=== WHAT YOU WILL DO ===
Where the records below reach the line containing "PIXELS1: WS2813 -> SK6812", start transcribing, and end with the line containing "SD pin CS: A4 -> A2", exactly and with nothing else added.

-=-=-

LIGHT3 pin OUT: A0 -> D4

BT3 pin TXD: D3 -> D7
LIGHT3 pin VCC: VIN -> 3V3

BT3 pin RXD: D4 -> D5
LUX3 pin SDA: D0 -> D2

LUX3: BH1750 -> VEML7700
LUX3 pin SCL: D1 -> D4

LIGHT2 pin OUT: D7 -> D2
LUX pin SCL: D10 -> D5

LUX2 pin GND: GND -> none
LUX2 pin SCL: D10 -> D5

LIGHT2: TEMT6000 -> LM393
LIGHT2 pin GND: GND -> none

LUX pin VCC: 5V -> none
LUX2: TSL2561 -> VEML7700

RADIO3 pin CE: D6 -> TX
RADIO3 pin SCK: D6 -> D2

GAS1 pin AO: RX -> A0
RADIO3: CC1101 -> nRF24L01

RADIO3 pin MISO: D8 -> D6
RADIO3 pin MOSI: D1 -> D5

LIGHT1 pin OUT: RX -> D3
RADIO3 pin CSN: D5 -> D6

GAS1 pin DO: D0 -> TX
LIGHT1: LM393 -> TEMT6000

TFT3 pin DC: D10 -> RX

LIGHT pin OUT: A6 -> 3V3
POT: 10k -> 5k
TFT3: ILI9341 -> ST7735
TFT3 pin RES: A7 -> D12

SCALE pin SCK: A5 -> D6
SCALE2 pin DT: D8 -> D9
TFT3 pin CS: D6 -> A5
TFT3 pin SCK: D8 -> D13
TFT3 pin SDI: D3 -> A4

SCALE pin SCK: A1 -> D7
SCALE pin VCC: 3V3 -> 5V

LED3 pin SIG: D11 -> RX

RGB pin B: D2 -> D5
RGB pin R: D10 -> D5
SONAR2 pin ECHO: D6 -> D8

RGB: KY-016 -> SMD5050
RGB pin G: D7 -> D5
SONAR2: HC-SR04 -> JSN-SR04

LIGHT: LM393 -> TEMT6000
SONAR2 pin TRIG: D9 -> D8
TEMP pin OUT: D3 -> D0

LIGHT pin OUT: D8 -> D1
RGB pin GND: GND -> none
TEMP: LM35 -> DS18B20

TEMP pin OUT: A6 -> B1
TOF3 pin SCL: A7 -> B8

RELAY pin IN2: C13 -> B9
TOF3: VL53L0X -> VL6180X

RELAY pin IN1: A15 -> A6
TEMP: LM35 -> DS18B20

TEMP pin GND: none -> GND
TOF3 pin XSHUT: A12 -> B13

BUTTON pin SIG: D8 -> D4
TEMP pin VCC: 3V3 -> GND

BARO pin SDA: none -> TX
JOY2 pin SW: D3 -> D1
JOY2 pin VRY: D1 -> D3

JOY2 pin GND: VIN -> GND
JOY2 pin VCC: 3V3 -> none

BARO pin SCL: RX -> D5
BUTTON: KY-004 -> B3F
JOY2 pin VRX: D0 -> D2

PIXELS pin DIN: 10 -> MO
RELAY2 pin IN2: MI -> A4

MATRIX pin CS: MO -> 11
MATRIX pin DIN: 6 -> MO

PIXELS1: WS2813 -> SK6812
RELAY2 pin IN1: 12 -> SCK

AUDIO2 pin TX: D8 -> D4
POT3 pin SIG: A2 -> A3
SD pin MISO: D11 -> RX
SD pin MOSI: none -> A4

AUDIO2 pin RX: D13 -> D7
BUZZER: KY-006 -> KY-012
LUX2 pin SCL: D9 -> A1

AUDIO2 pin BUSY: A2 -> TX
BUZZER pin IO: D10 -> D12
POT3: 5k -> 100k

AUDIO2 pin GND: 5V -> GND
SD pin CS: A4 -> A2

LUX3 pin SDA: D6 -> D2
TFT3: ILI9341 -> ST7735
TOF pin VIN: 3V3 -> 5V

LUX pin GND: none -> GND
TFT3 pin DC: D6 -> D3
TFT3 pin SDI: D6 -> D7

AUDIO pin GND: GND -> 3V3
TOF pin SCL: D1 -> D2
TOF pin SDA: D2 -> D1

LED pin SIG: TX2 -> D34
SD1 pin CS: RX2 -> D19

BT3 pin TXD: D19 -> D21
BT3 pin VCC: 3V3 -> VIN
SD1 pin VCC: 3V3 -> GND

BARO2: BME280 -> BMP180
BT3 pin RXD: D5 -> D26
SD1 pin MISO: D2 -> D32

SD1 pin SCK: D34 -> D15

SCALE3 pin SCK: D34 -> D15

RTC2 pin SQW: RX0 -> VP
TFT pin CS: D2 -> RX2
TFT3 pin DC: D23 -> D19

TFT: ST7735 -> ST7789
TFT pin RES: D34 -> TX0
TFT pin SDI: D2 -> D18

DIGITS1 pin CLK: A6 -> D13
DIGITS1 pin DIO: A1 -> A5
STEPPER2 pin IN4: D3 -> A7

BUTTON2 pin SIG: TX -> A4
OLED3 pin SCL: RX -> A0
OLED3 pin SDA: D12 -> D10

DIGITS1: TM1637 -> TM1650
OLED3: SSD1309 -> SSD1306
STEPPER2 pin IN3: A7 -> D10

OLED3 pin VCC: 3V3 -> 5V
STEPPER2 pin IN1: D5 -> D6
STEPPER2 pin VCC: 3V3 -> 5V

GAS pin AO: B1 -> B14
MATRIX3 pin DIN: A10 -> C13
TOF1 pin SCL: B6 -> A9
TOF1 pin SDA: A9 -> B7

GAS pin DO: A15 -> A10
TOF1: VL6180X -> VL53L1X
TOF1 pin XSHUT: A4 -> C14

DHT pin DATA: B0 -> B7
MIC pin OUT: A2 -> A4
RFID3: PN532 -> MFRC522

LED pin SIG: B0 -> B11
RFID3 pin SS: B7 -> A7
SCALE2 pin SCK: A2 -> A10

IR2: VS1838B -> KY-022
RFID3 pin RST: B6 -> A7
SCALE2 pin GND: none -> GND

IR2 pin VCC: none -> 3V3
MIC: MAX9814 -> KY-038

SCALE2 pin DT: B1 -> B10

-=-=-

=== SOLUTION TO THE EXERCISE ===
PIXELS1: WS2813 -> SK6812
RELAY2 pin IN1: 12 -> SCK

AUDIO2 pin TX: D8 -> D4
POT3 pin SIG: A2 -> A3
SD pin MISO: D11 -> RX
SD pin MOSI: none -> A4

AUDIO2 pin RX: D13 -> D7
BUZZER: KY-006 -> KY-012
LUX2 pin SCL: D9 -> A1

AUDIO2 pin BUSY: A2 -> TX
BUZZER pin IO: D10 -> D12
POT3: 5k -> 100k

AUDIO2 pin GND: 5V -> GND
SD pin CS: A4 -> A2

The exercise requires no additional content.